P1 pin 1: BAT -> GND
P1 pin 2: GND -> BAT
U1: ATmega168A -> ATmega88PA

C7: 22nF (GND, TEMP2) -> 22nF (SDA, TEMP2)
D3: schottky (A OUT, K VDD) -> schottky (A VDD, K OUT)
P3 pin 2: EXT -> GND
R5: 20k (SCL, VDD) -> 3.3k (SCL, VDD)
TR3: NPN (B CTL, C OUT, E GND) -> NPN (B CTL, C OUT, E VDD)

● **Problem requirements**: The complete listing must be printed again exactly as given.

● **Reply**:
P1 pin 1: BAT -> GND
P1 pin 2: GND -> BAT
U1: ATmega168A -> ATmega88PA

C7: 22nF (GND, TEMP2) -> 22nF (SDA, TEMP2)
D3: schottky (A OUT, K VDD) -> schottky (A VDD, K OUT)
P3 pin 2: EXT -> GND
R5: 20k (SCL, VDD) -> 3.3k (SCL, VDD)
TR3: NPN (B CTL, C OUT, E GND) -> NPN (B CTL, C OUT, E VDD)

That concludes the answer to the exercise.